*** EXERCISE INPUT ***
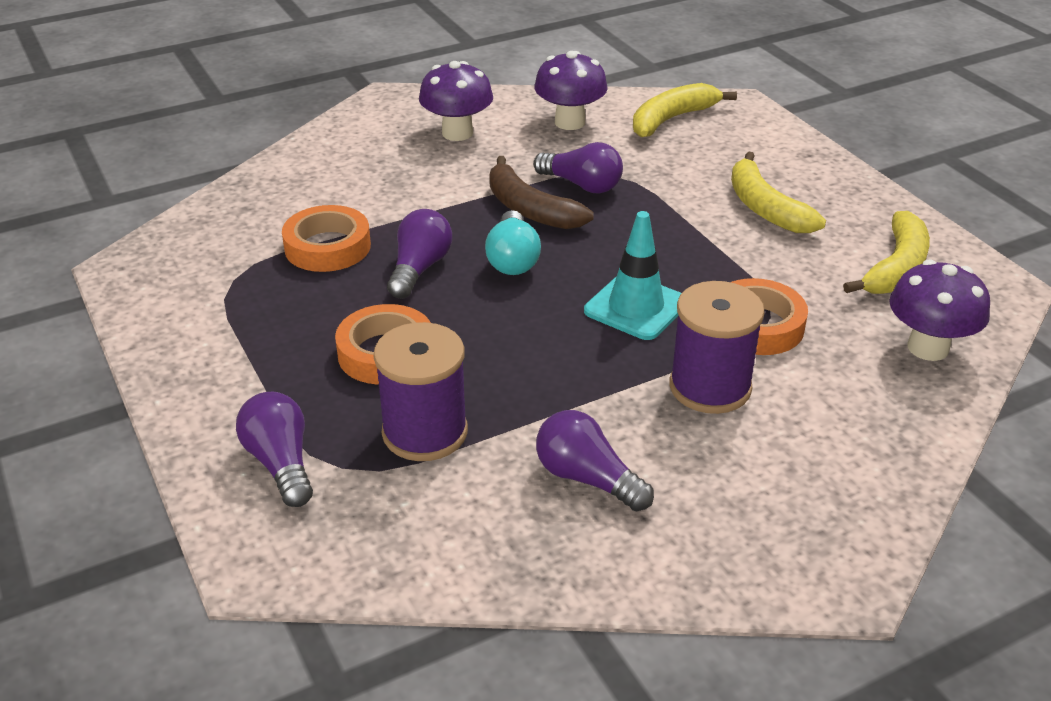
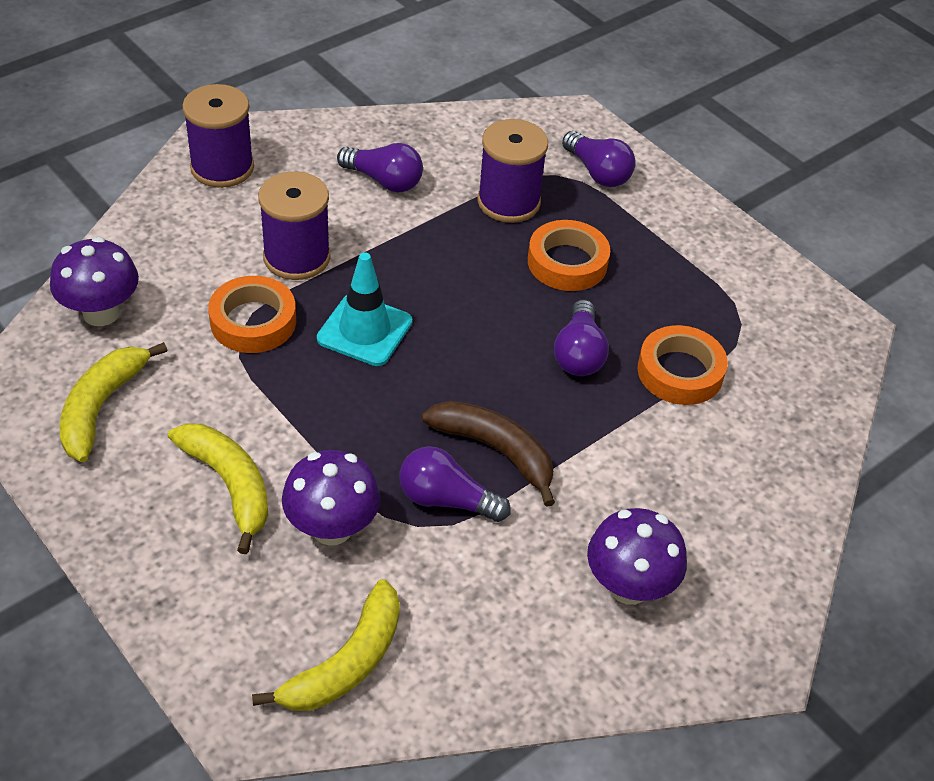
camera: 165 degrees right, 10 degrees up
(512, 259) = (493, 375): turquoise light bulb -> none
(569, 122) = (488, 633): purple mushroom -> purple mushroom (332, 528)
(821, 521) = (222, 167): none -> purple spool

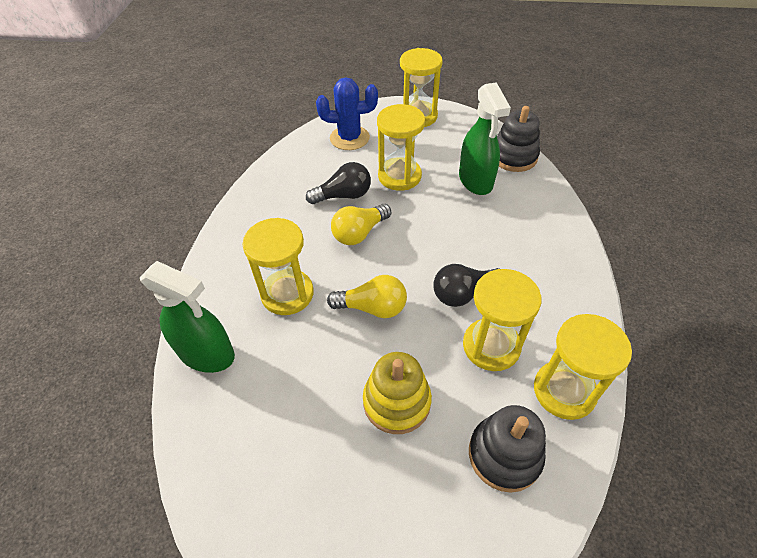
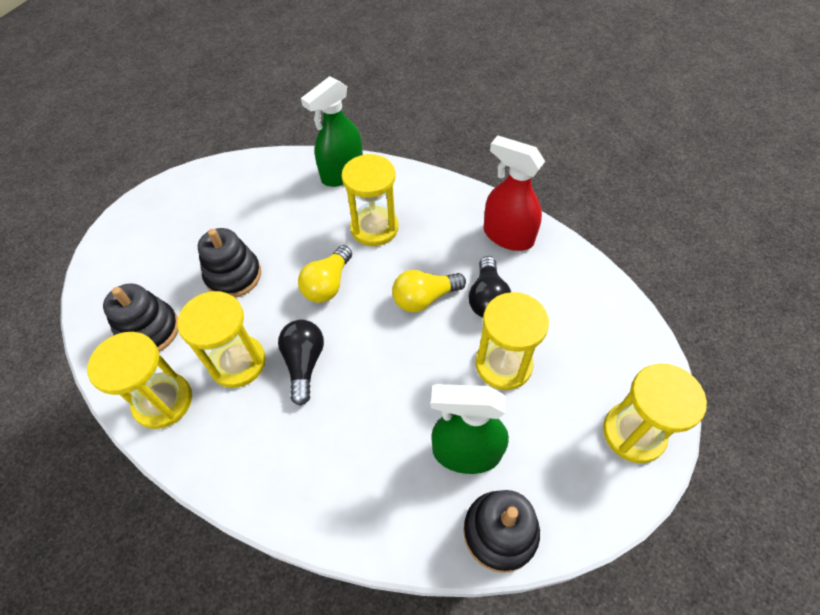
camera: 110 degrees right, 5 degrees up
(271, 197) = (507, 236): none -> red spray bottle
(349, 138) = (597, 331): blue cactus -> none
(359, 233) = (424, 298): yellow light bulb -> yellow light bulb turned 90 degrees counterclockwise
(396, 402) = (233, 275): yellow stacking toy -> black stacking toy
*** End of EXERCISE INPUT ***
PROBLEM DETAILS>
Print the lines from the one that contains "(569, 122) = (488, 633): purple" through the final line of the material above, exactly and only those, with pictures left out.

EXERCISE OUTPUT>
(569, 122) = (488, 633): purple mushroom -> purple mushroom (332, 528)
(821, 521) = (222, 167): none -> purple spool

camera: 110 degrees right, 5 degrees up
(271, 197) = (507, 236): none -> red spray bottle
(349, 138) = (597, 331): blue cactus -> none
(359, 233) = (424, 298): yellow light bulb -> yellow light bulb turned 90 degrees counterclockwise
(396, 402) = (233, 275): yellow stacking toy -> black stacking toy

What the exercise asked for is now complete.